Records for this exercise:
===============

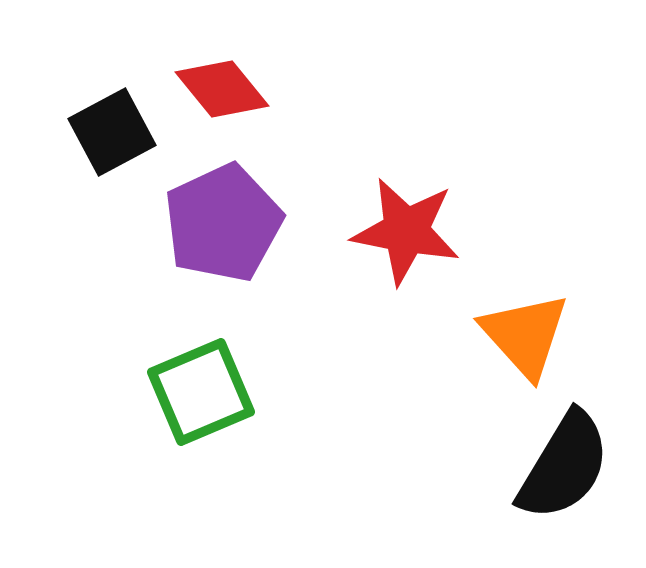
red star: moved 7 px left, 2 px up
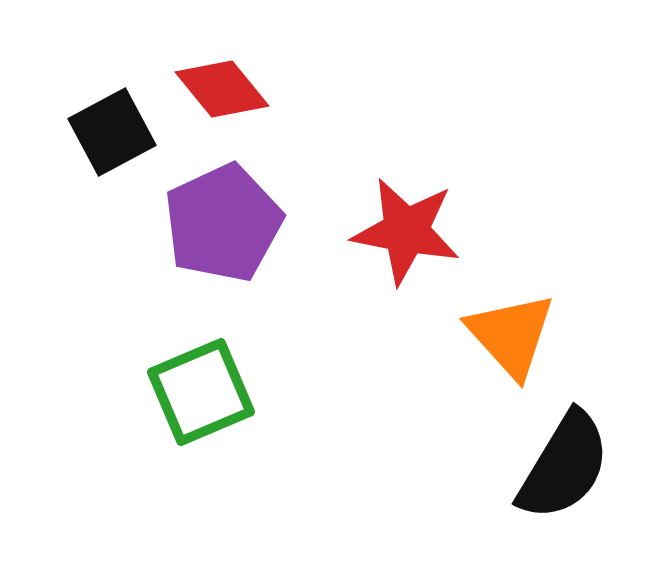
orange triangle: moved 14 px left
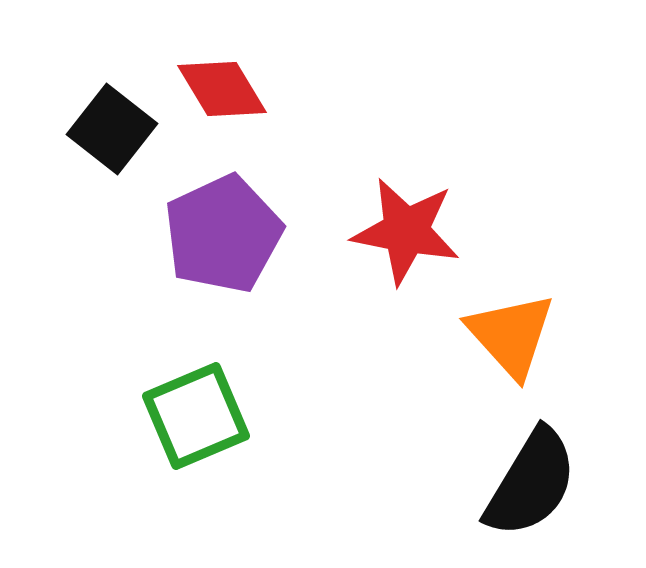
red diamond: rotated 8 degrees clockwise
black square: moved 3 px up; rotated 24 degrees counterclockwise
purple pentagon: moved 11 px down
green square: moved 5 px left, 24 px down
black semicircle: moved 33 px left, 17 px down
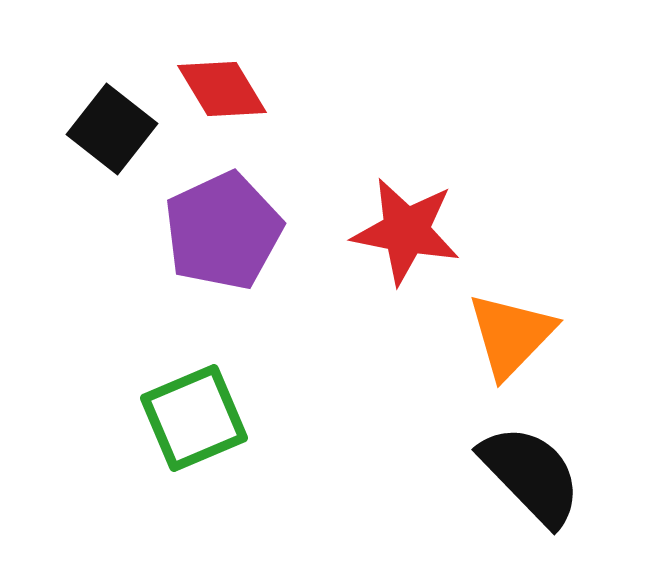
purple pentagon: moved 3 px up
orange triangle: rotated 26 degrees clockwise
green square: moved 2 px left, 2 px down
black semicircle: moved 8 px up; rotated 75 degrees counterclockwise
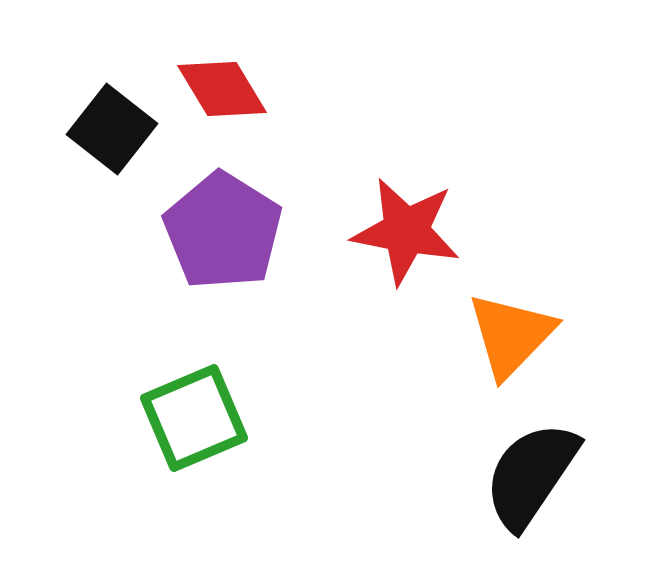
purple pentagon: rotated 15 degrees counterclockwise
black semicircle: rotated 102 degrees counterclockwise
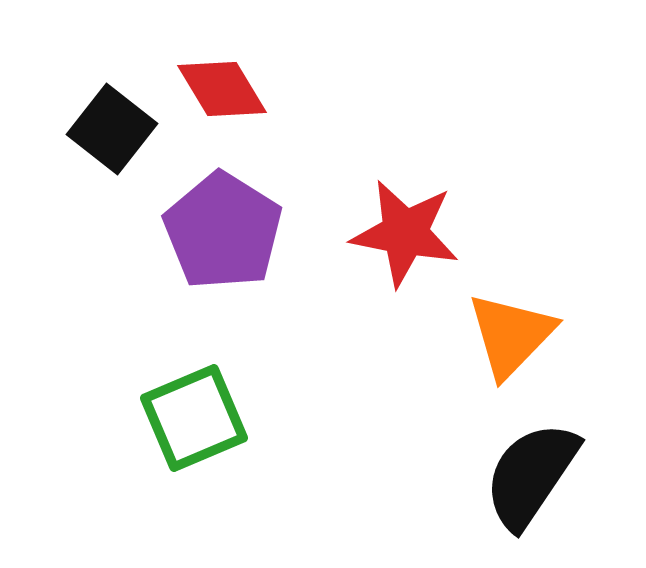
red star: moved 1 px left, 2 px down
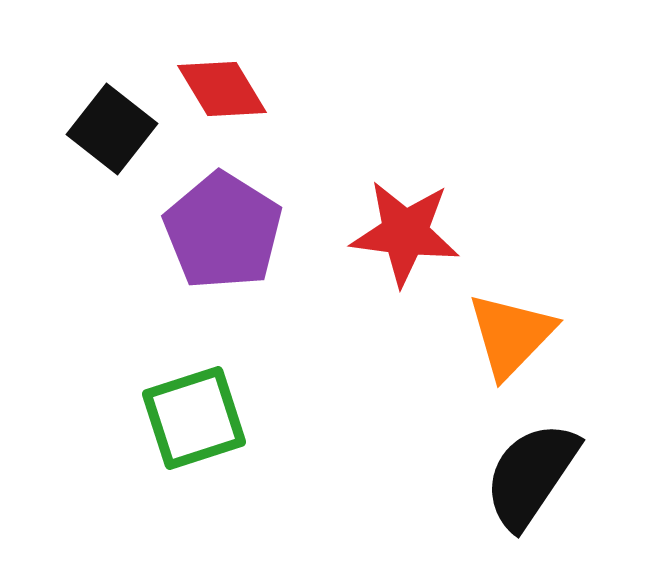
red star: rotated 4 degrees counterclockwise
green square: rotated 5 degrees clockwise
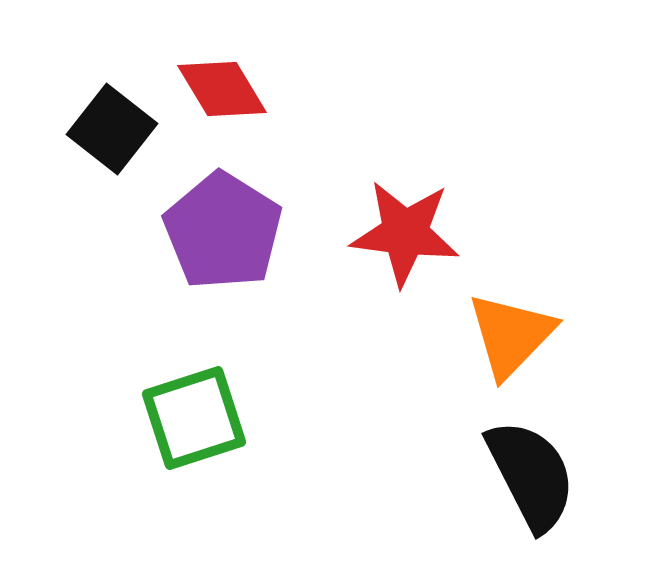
black semicircle: rotated 119 degrees clockwise
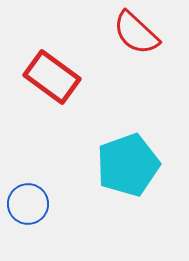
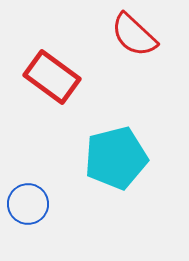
red semicircle: moved 2 px left, 2 px down
cyan pentagon: moved 12 px left, 7 px up; rotated 6 degrees clockwise
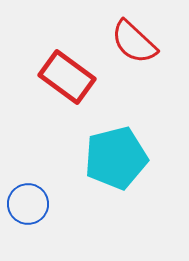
red semicircle: moved 7 px down
red rectangle: moved 15 px right
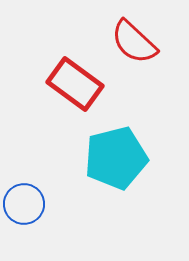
red rectangle: moved 8 px right, 7 px down
blue circle: moved 4 px left
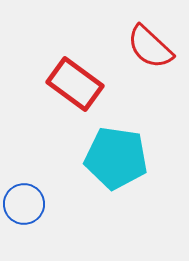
red semicircle: moved 16 px right, 5 px down
cyan pentagon: rotated 22 degrees clockwise
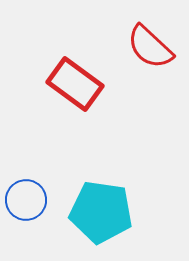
cyan pentagon: moved 15 px left, 54 px down
blue circle: moved 2 px right, 4 px up
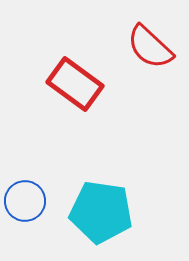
blue circle: moved 1 px left, 1 px down
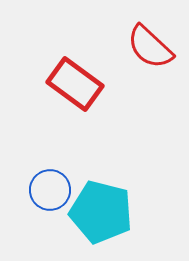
blue circle: moved 25 px right, 11 px up
cyan pentagon: rotated 6 degrees clockwise
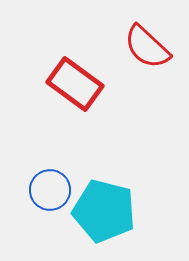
red semicircle: moved 3 px left
cyan pentagon: moved 3 px right, 1 px up
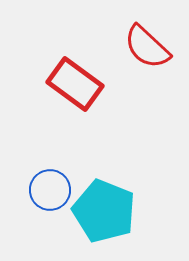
cyan pentagon: rotated 8 degrees clockwise
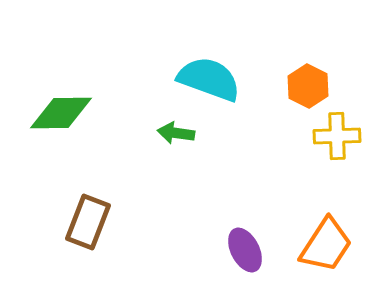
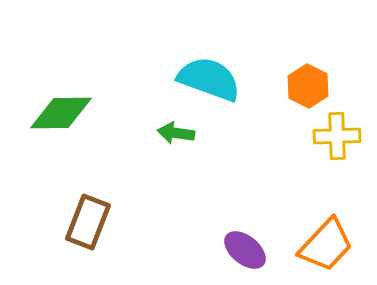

===============

Your goal:
Copy every line of the rows above word for word, leaving out the pictures.

Solved exercise:
red star: moved 7 px left, 2 px up
orange triangle: moved 14 px left
red diamond: rotated 8 degrees clockwise
black square: moved 3 px up; rotated 24 degrees counterclockwise
purple pentagon: moved 11 px down
green square: moved 5 px left, 24 px down
black semicircle: moved 33 px left, 17 px down
purple pentagon: moved 3 px up
orange triangle: rotated 26 degrees clockwise
green square: moved 2 px left, 2 px down
black semicircle: moved 8 px up; rotated 75 degrees counterclockwise
purple pentagon: rotated 15 degrees counterclockwise
black semicircle: rotated 102 degrees counterclockwise
red star: moved 1 px left, 2 px down
red star: rotated 4 degrees counterclockwise
green square: rotated 5 degrees clockwise
black semicircle: rotated 119 degrees clockwise
red semicircle: moved 2 px left, 2 px down
cyan pentagon: moved 12 px left, 7 px up; rotated 6 degrees clockwise
red semicircle: moved 7 px down
red rectangle: moved 15 px right
red rectangle: moved 8 px right, 7 px down
blue circle: moved 4 px left
red semicircle: moved 16 px right, 5 px down
cyan pentagon: rotated 22 degrees clockwise
cyan pentagon: moved 15 px left, 54 px down
blue circle: moved 2 px right, 4 px up
blue circle: moved 1 px left, 1 px down
blue circle: moved 25 px right, 11 px up
cyan pentagon: rotated 6 degrees clockwise
red semicircle: moved 3 px left
cyan pentagon: moved 3 px right, 1 px up
cyan pentagon: rotated 8 degrees clockwise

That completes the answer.